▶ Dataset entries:
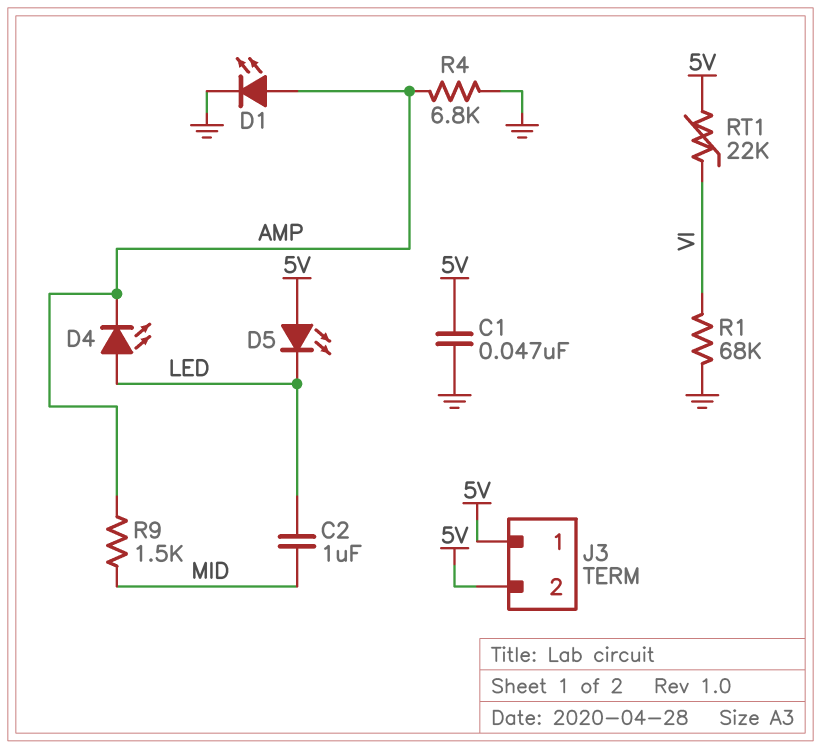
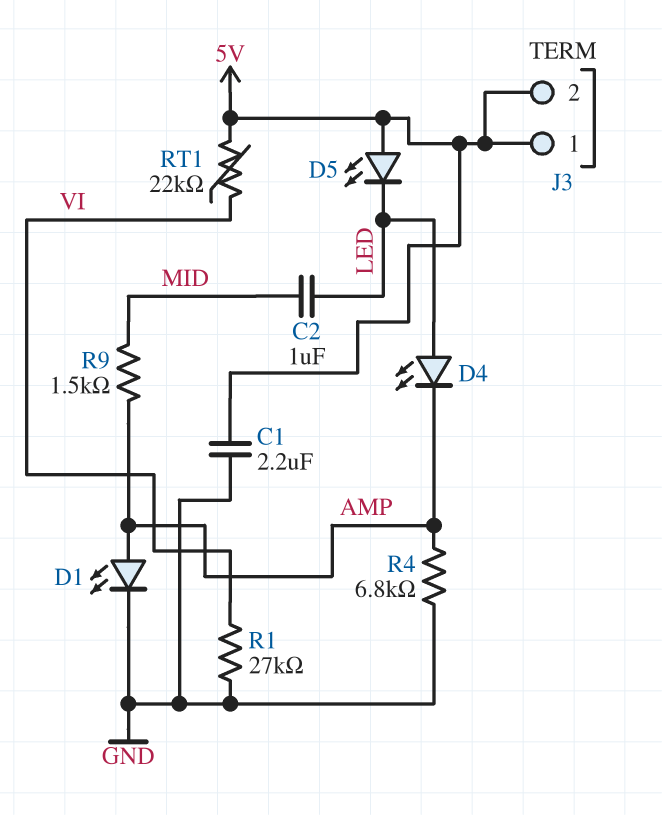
C1: 47nF (5V, GND) -> 2.2uF (5V, GND)
R1: 68k (GND, VI) -> 27k (GND, VI)

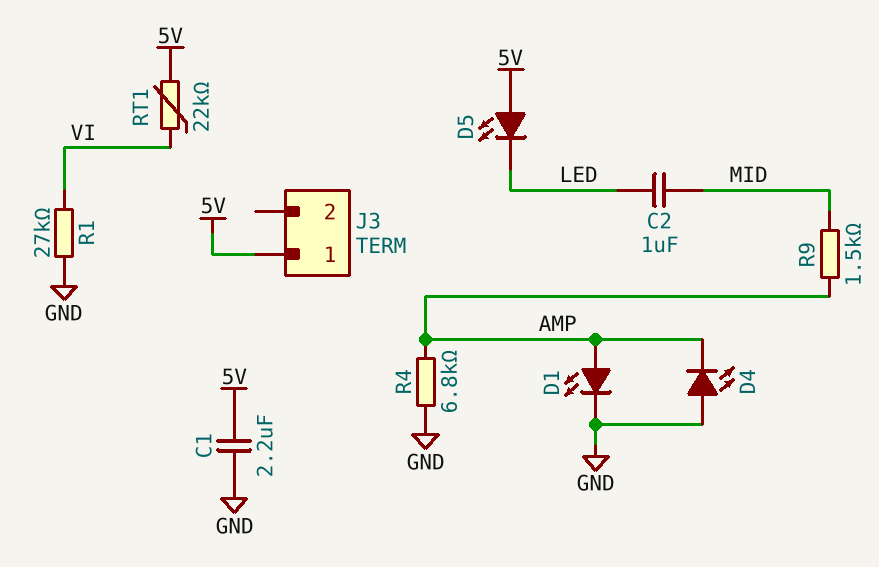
D4: LED (A LED, K AMP) -> LED (A GND, K AMP)
J3 pin 2: 5V -> none

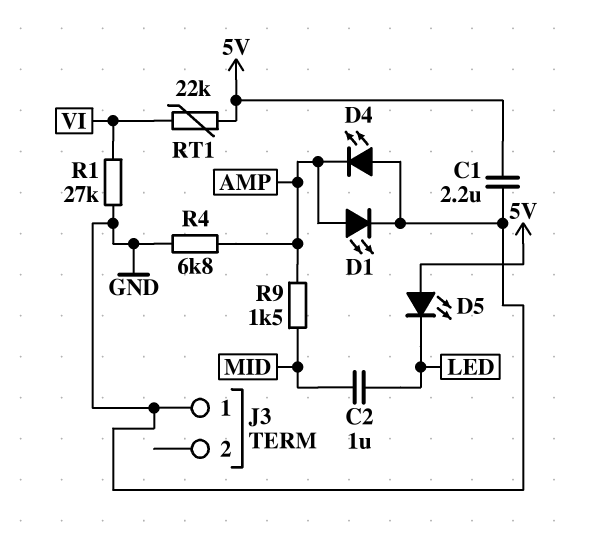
J3 pin 1: 5V -> GND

▶ WHAT THIS TASK INVOLVES:
Every record is to be repeated exactly, and no picture is carried over.

▶ EXPECTED ANSWER:
C1: 47nF (5V, GND) -> 2.2uF (5V, GND)
R1: 68k (GND, VI) -> 27k (GND, VI)

D4: LED (A LED, K AMP) -> LED (A GND, K AMP)
J3 pin 2: 5V -> none

J3 pin 1: 5V -> GND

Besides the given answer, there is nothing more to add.